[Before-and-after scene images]
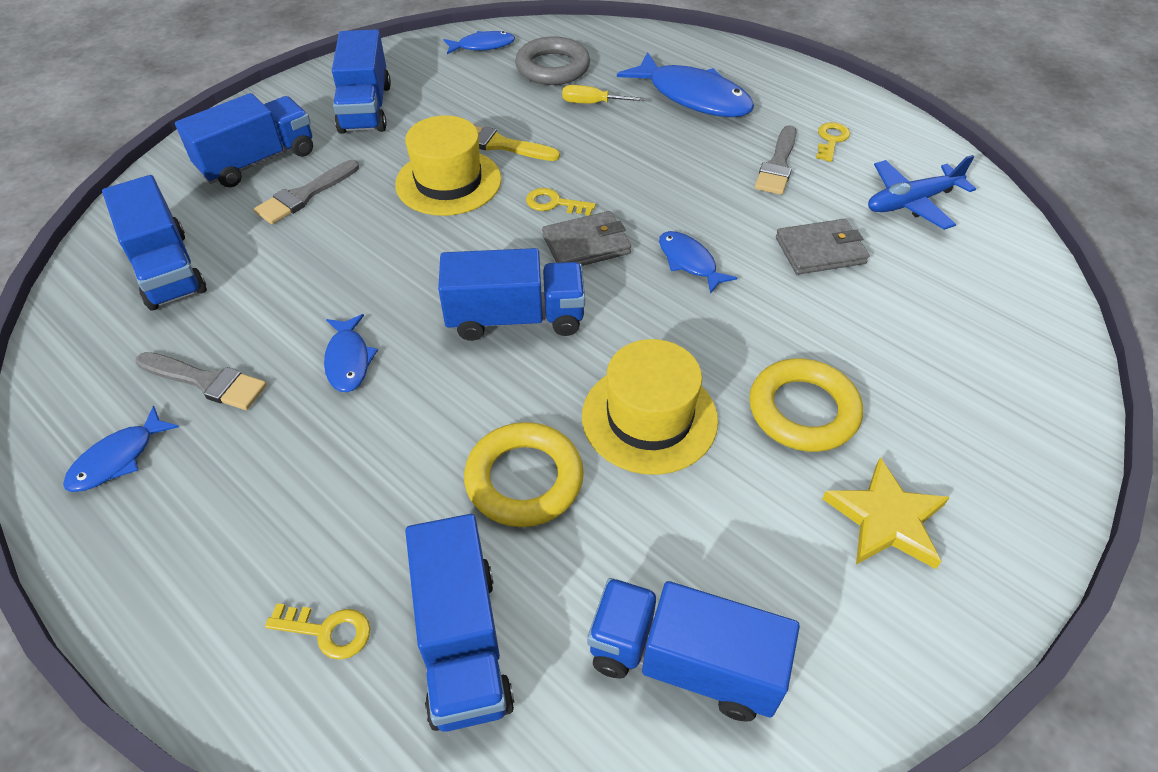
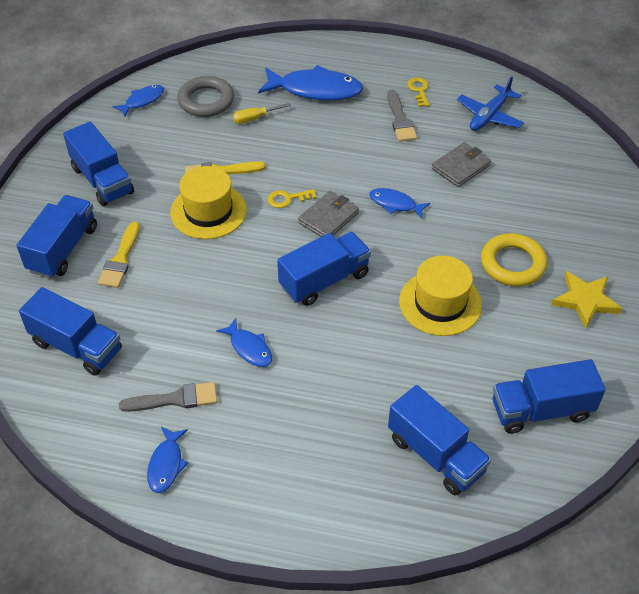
camera: 30 degrees left, 0 degrees up
grey brush [254,160,359,224] -> yellow brush [98,222,140,288]
yellow key [265,603,370,660] -> none
yellow ring [464,422,584,527] -> none

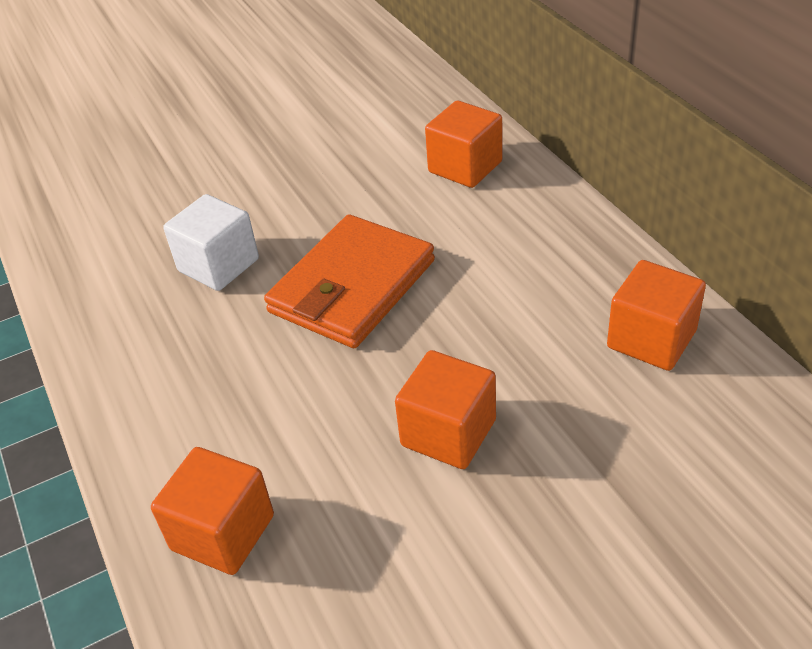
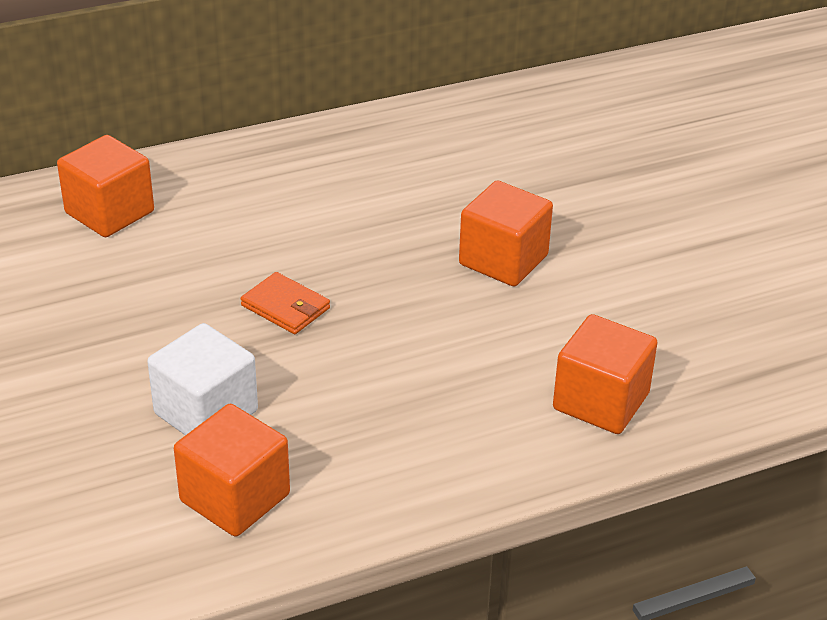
camera: 90 degrees left, 5 degrees down
orange wallet [264,215,435,348] -> orange wallet [241,272,330,334], size x0.45
orange cube [607,260,706,371] -> orange cube moved to [174,404,290,537]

REQUEST: The copy you produce must repeat all the entries exactly and contain no pictures.

SOLUTION FOR THIS EXERCISE:
camera: 30 degrees left, 0 degrees up
grey brush [254,160,359,224] -> yellow brush [98,222,140,288]
yellow key [265,603,370,660] -> none
yellow ring [464,422,584,527] -> none

camera: 90 degrees left, 5 degrees down
orange wallet [264,215,435,348] -> orange wallet [241,272,330,334], size x0.45
orange cube [607,260,706,371] -> orange cube moved to [174,404,290,537]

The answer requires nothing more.